What to produce →
Filter the lines below, copying only those with the string "house".

Extracted records →
=====
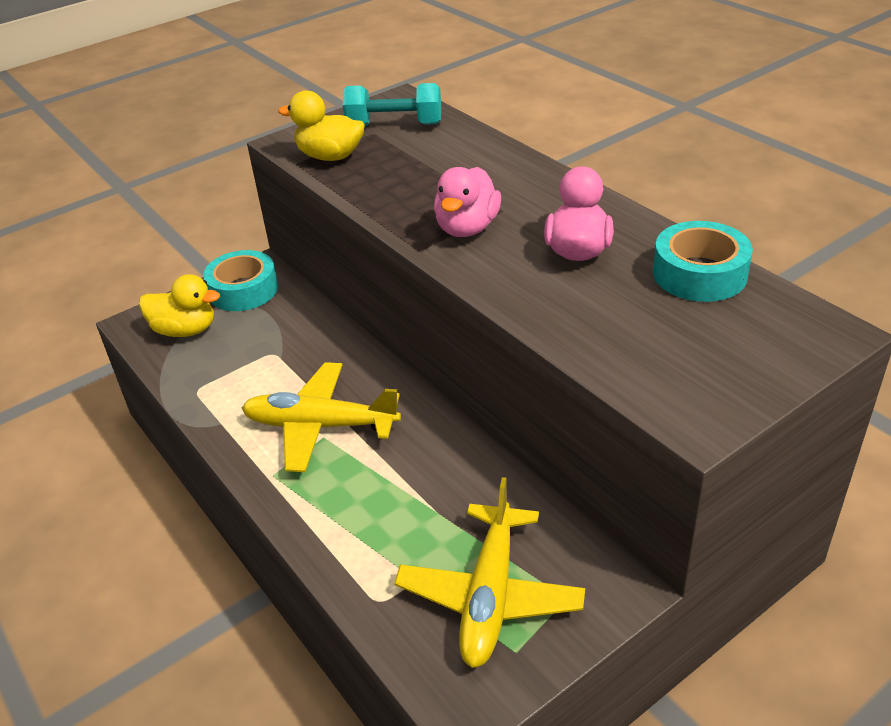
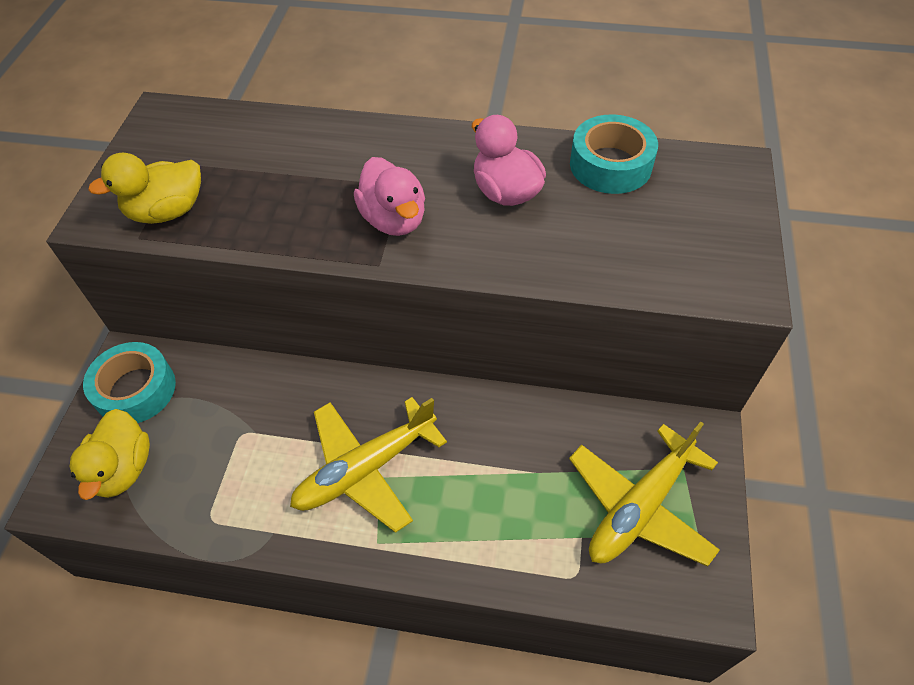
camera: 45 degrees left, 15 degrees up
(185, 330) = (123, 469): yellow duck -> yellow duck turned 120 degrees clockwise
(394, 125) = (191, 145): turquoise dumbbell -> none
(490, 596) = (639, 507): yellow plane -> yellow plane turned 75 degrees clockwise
=====
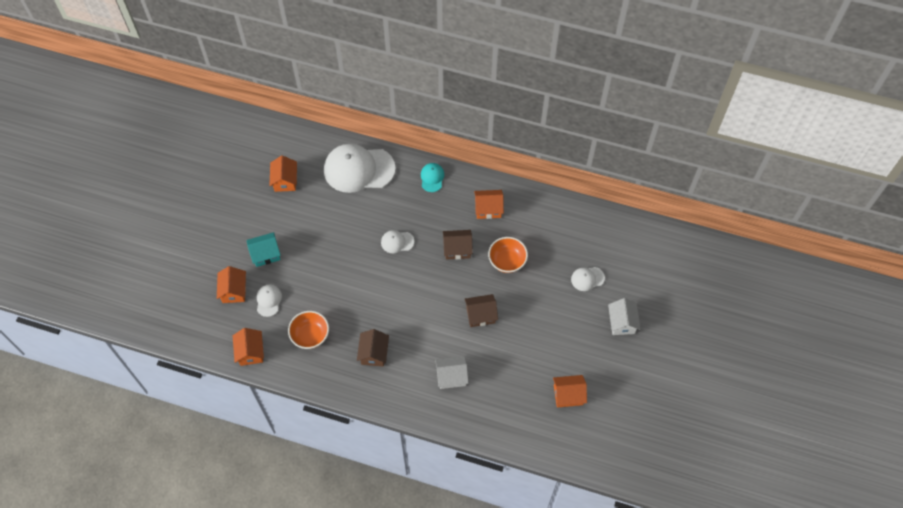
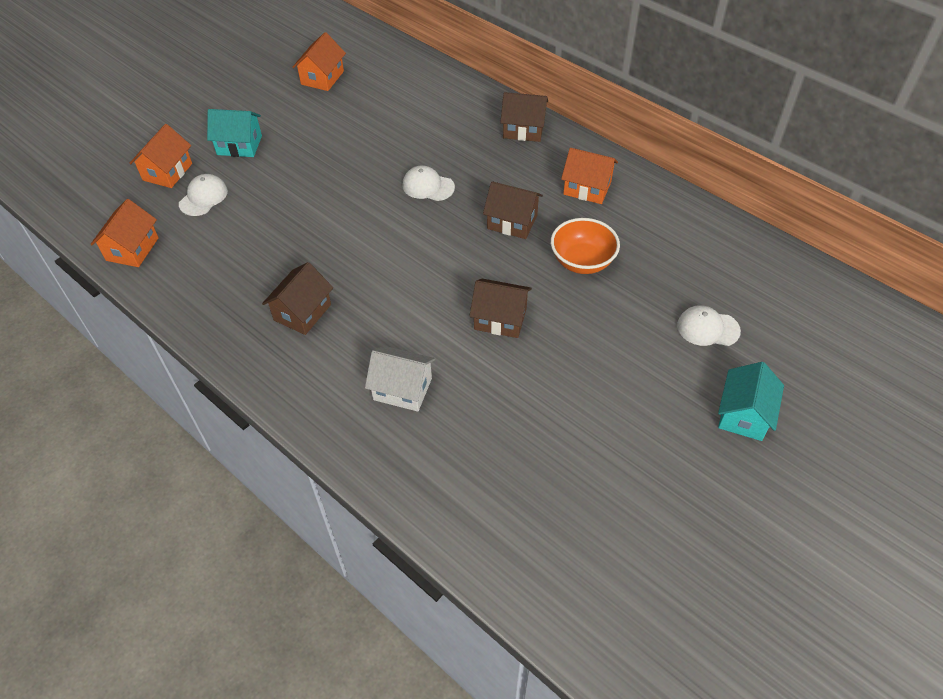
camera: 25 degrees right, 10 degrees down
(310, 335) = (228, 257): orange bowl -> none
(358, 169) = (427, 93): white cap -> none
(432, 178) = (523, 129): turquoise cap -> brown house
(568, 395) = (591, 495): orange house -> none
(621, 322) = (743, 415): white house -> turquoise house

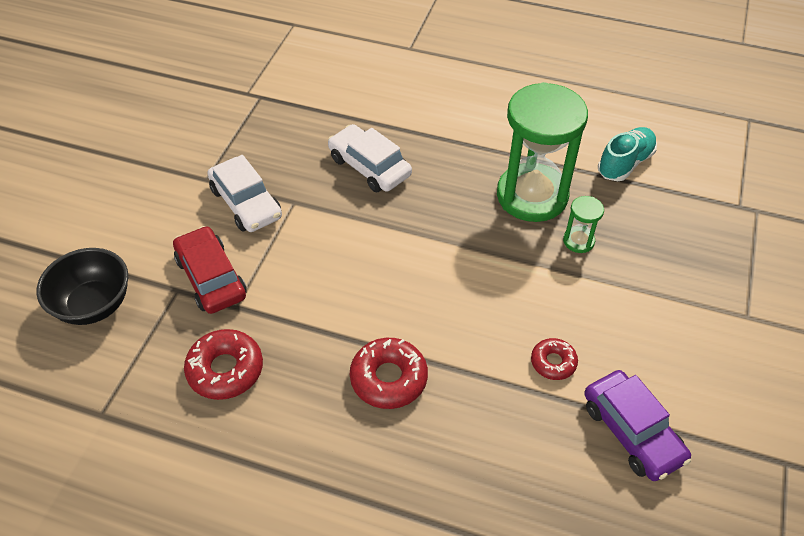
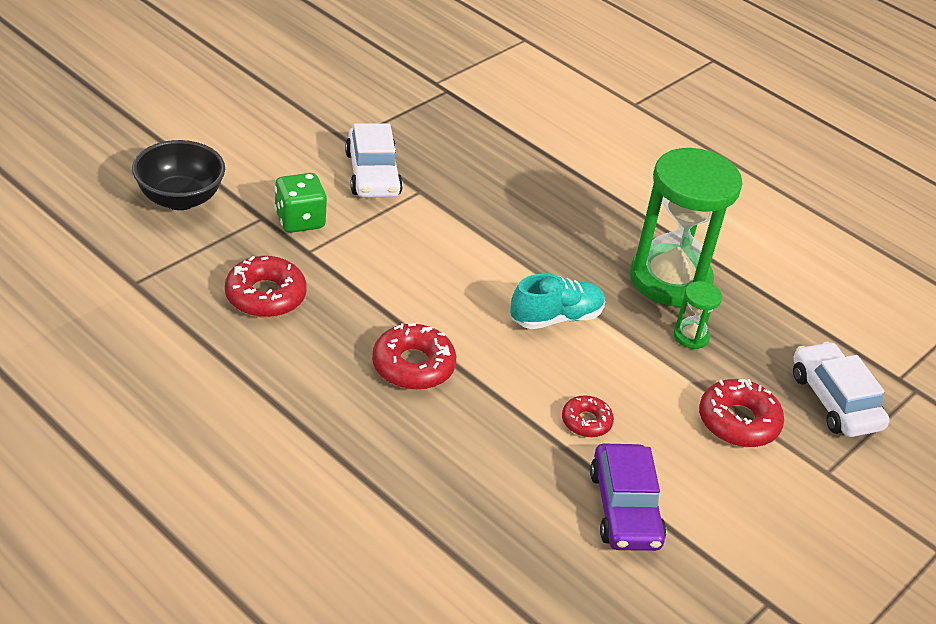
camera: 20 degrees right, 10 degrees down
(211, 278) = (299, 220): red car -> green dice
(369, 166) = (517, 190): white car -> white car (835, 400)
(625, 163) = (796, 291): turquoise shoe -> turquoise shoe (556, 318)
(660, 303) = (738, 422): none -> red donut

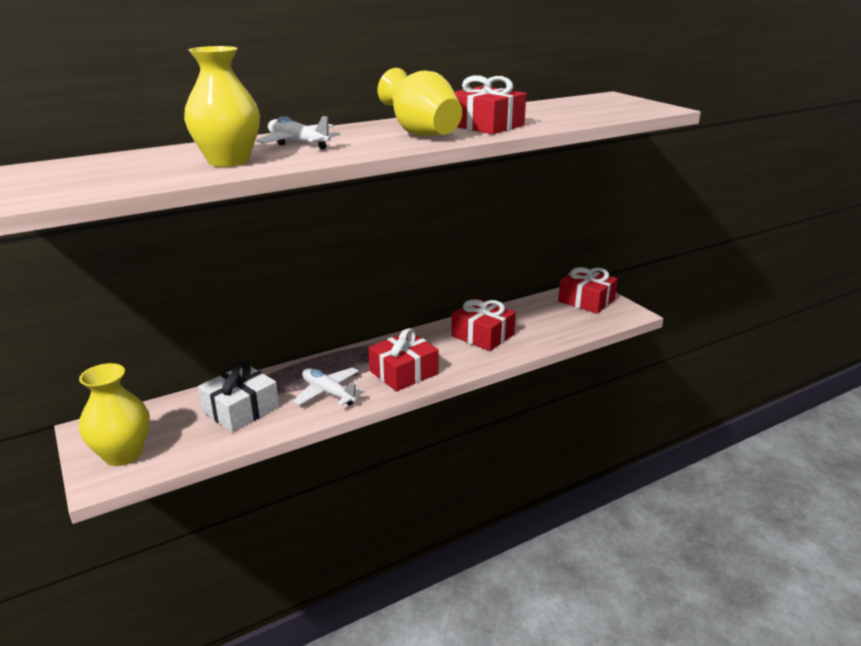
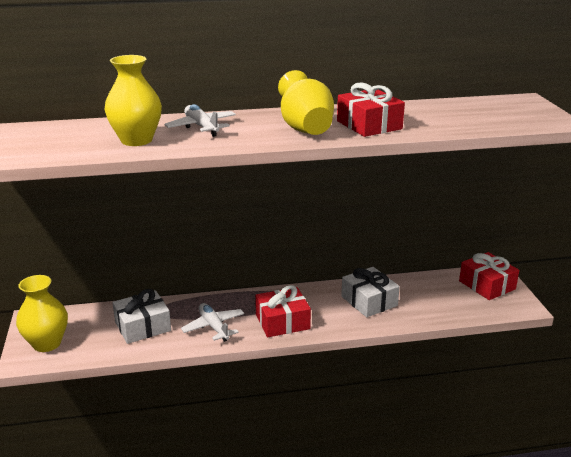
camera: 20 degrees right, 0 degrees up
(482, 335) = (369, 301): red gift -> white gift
=====
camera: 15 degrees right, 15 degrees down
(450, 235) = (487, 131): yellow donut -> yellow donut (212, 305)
=====
Expected output →
(432, 178) = (523, 129): turquoise cap -> brown house
(568, 395) = (591, 495): orange house -> none
(621, 322) = (743, 415): white house -> turquoise house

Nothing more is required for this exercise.